MATERIAL PROVIDED:
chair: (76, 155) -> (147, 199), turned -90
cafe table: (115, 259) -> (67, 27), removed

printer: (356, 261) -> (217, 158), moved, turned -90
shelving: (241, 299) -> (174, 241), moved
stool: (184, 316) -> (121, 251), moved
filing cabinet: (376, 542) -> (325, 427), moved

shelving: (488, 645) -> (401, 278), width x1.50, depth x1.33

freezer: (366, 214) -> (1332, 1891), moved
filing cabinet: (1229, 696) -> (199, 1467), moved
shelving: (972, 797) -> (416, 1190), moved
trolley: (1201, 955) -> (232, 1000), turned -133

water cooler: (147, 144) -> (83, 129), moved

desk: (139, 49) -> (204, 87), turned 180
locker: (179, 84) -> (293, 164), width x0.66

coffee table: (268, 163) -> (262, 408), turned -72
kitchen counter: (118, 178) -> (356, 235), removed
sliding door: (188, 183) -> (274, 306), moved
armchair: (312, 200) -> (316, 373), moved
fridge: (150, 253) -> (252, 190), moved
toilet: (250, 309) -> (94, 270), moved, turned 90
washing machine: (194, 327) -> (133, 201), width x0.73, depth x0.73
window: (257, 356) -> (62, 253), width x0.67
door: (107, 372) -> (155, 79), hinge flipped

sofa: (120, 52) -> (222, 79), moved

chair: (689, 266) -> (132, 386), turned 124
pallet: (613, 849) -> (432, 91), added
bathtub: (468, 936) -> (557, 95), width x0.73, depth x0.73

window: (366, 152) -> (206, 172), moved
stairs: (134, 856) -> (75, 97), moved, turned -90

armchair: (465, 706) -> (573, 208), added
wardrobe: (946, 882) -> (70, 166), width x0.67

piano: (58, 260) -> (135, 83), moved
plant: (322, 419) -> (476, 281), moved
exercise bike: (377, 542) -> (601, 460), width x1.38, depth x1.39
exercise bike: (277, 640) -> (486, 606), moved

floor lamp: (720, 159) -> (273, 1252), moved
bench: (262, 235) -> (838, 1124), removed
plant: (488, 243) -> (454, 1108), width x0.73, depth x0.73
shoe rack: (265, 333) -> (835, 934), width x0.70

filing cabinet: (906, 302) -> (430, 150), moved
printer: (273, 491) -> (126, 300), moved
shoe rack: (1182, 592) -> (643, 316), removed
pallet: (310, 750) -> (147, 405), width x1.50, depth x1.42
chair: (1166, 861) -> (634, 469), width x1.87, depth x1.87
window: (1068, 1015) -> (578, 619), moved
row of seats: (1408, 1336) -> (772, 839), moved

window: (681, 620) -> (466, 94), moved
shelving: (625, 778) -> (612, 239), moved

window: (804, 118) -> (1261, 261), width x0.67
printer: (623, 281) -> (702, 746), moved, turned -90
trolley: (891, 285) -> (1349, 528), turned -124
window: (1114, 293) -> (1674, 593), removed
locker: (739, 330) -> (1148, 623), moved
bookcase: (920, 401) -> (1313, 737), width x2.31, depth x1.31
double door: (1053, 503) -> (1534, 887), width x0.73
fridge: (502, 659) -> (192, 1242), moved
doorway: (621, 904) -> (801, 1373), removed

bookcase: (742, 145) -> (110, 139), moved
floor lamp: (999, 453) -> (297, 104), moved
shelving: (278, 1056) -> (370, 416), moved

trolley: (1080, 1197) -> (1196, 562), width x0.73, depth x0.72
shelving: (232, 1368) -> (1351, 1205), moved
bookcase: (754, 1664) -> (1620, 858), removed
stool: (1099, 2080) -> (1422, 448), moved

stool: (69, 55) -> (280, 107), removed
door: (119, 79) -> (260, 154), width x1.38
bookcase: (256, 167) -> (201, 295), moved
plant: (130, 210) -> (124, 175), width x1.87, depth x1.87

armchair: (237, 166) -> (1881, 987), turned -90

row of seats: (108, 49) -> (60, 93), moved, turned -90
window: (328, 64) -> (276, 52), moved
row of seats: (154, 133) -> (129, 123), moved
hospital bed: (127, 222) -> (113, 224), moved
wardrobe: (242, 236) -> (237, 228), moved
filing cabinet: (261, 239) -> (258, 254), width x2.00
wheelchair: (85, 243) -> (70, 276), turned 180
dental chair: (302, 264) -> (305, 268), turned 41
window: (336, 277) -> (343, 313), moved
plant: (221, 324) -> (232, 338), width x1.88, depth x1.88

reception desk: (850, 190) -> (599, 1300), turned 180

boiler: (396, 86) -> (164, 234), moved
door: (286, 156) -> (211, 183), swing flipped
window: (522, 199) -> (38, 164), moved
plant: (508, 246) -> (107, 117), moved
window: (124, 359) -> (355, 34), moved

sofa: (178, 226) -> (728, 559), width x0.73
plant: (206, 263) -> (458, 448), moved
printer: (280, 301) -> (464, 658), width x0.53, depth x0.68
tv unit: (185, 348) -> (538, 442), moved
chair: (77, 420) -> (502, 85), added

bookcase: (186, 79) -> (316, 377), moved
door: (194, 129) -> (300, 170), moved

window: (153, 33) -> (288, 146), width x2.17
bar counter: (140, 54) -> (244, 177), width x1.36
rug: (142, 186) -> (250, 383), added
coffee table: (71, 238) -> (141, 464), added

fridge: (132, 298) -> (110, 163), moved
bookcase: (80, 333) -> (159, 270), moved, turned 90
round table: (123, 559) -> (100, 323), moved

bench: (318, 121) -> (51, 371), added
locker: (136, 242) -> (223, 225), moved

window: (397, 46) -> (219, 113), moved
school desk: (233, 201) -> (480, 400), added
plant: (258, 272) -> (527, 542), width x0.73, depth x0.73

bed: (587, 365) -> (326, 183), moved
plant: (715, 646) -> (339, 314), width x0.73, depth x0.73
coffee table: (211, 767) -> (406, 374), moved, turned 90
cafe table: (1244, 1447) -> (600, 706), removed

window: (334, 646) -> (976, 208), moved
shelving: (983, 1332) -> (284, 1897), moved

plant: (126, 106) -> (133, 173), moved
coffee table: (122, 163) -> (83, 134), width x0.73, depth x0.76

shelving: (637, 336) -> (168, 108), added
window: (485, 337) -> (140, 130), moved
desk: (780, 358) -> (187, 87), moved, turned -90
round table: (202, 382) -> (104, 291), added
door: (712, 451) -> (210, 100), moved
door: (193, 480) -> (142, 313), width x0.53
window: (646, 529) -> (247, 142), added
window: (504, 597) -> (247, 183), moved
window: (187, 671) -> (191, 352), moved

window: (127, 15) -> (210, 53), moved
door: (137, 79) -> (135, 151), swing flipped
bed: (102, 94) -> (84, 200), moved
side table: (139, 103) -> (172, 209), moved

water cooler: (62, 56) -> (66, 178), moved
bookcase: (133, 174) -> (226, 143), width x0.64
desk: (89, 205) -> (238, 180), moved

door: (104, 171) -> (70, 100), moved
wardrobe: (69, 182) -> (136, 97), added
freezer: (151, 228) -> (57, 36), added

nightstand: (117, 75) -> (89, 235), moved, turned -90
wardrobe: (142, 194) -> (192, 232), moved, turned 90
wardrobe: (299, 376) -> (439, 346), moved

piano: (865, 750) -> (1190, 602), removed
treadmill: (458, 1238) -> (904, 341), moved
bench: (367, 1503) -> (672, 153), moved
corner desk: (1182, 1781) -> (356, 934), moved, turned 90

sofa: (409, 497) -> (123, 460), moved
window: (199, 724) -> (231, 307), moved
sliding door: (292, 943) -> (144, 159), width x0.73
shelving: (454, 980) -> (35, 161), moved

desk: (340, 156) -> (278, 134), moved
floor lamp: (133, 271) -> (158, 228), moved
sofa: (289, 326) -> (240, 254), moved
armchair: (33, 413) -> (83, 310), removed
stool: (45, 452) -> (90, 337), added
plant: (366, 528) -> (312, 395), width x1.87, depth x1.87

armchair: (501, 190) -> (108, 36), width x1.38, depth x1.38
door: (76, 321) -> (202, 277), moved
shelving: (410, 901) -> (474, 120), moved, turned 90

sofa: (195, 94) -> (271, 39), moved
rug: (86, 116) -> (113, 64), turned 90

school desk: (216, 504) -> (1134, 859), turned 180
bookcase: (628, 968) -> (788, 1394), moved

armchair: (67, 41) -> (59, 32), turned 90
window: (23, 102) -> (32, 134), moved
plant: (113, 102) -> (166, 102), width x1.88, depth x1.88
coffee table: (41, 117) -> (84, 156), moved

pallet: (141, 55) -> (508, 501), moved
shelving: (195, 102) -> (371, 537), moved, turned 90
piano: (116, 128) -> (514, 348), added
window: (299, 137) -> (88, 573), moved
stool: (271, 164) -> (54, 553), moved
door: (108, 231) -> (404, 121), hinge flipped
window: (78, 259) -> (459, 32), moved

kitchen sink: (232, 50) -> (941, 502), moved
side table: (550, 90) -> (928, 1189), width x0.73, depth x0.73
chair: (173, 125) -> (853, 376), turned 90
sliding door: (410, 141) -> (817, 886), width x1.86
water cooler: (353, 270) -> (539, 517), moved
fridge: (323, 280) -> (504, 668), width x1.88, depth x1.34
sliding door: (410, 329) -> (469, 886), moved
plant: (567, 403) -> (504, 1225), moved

ABOUT THIS TASK:
Your answer should consist solely of the lines above from the line with "shoe rack: (1182, 592) -> (643, 316), removed" to the line with "printer: (623, 281)", both included, reproduced exactly.

EXERCISE SOLUTION:
shoe rack: (1182, 592) -> (643, 316), removed
pallet: (310, 750) -> (147, 405), width x1.50, depth x1.42
chair: (1166, 861) -> (634, 469), width x1.87, depth x1.87
window: (1068, 1015) -> (578, 619), moved
row of seats: (1408, 1336) -> (772, 839), moved

window: (681, 620) -> (466, 94), moved
shelving: (625, 778) -> (612, 239), moved

window: (804, 118) -> (1261, 261), width x0.67
printer: (623, 281) -> (702, 746), moved, turned -90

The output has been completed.